* Provided material
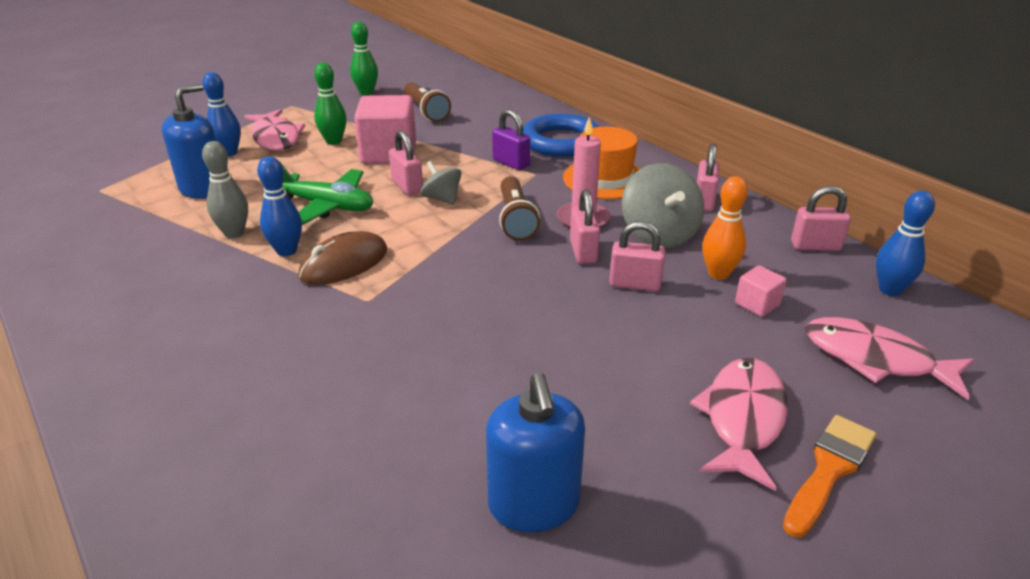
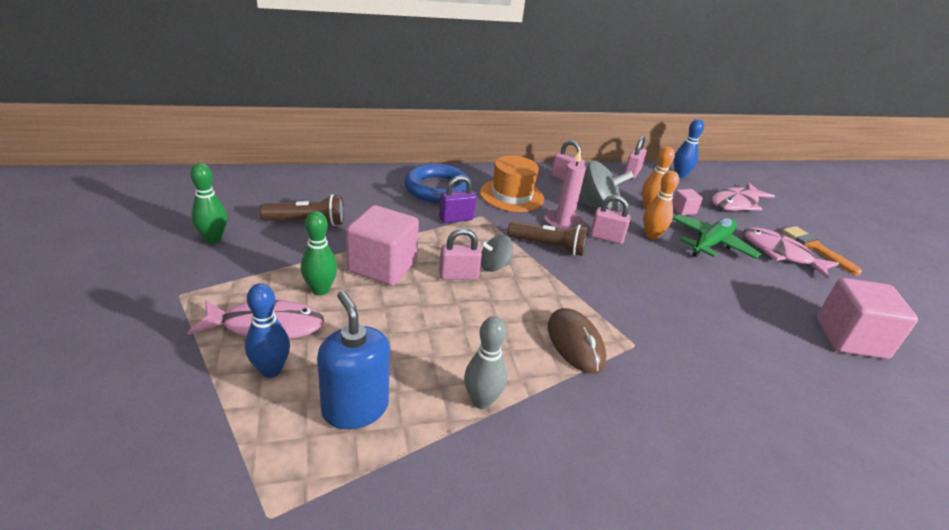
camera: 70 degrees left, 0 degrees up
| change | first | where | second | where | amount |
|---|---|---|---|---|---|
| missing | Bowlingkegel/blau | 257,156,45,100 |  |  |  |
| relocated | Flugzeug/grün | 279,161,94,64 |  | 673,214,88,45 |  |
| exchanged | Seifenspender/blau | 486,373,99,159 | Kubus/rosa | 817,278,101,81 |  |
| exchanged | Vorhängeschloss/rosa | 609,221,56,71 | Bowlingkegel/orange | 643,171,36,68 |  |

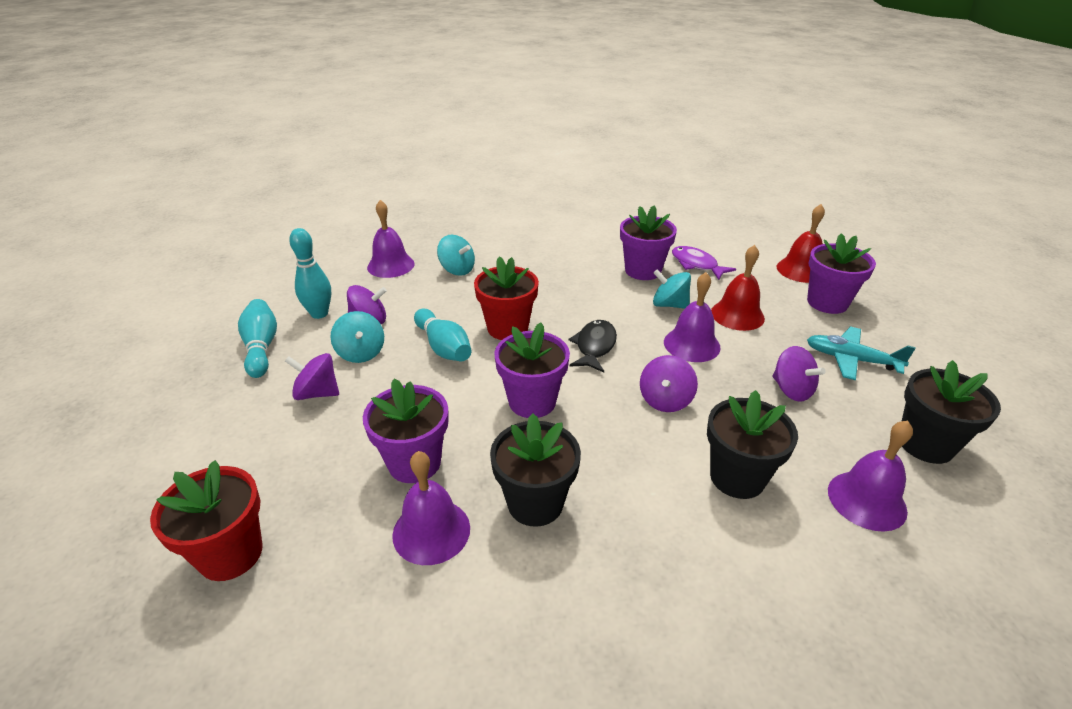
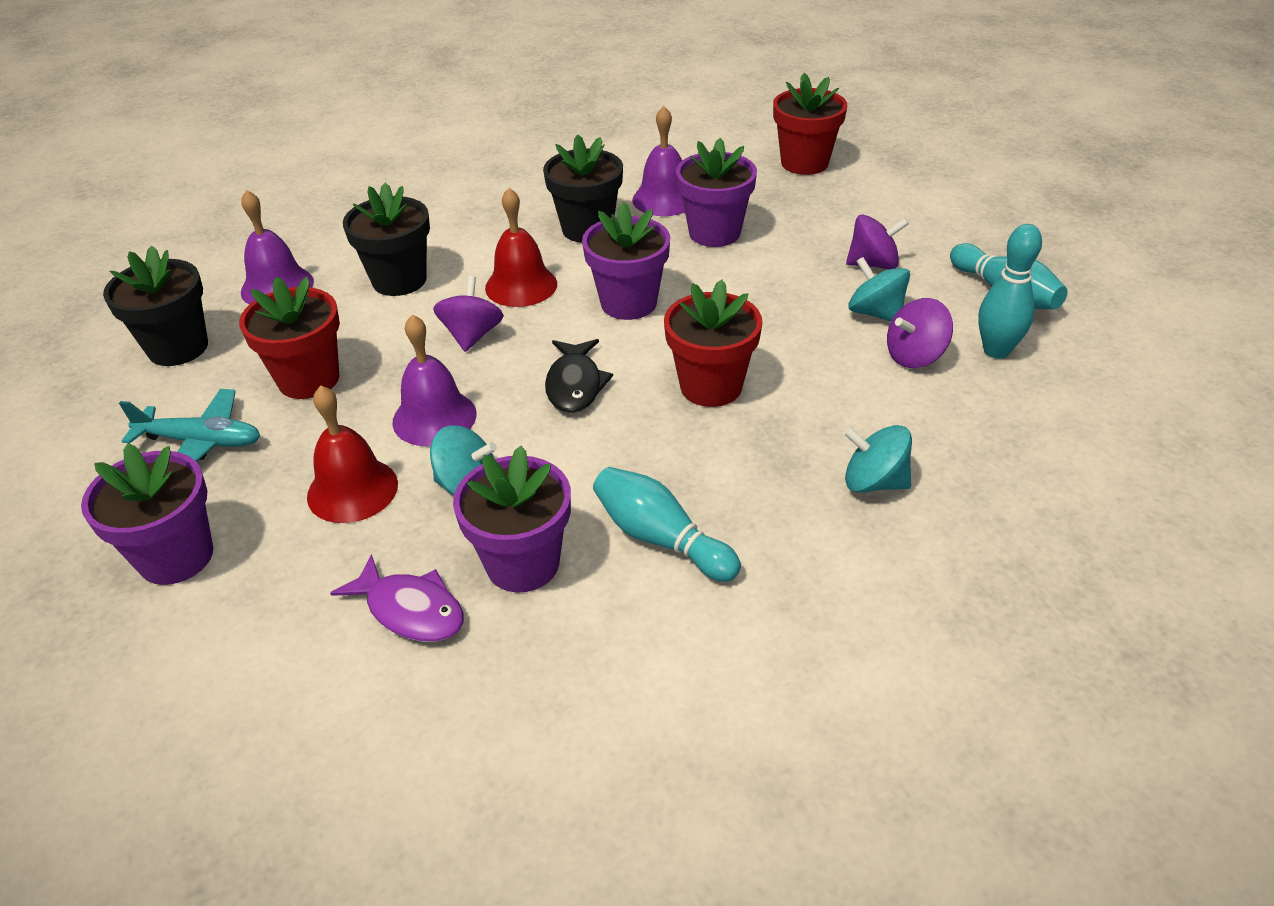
camera: 165 degrees right, 5 degrees up
| change | first | where | second | where | amount |
|---|---|---|---|---|---|
| missing | Glocke/lila | 367,200,48,78 |  |  |  |
| relocated | Bowlingkegel/türkis | 414,308,57,53 |  | 593,467,148,115 |  |
| exchanged | Kreisel/lila | 773,346,53,56 | Blumentopf/rot | 239,277,101,122 |  |
| relocated | Glocke/rot | 777,204,48,79 |  | 485,188,72,119 |  |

* Task statement
Copy out the range of lines above starting at the line with "relocated | Flugzeug/grün" and ending at the line with "exchanged | Seifenspender/blau", exactly and including both.

* Exercise output
| relocated | Flugzeug/grün | 279,161,94,64 |  | 673,214,88,45 |  |
| exchanged | Seifenspender/blau | 486,373,99,159 | Kubus/rosa | 817,278,101,81 |  |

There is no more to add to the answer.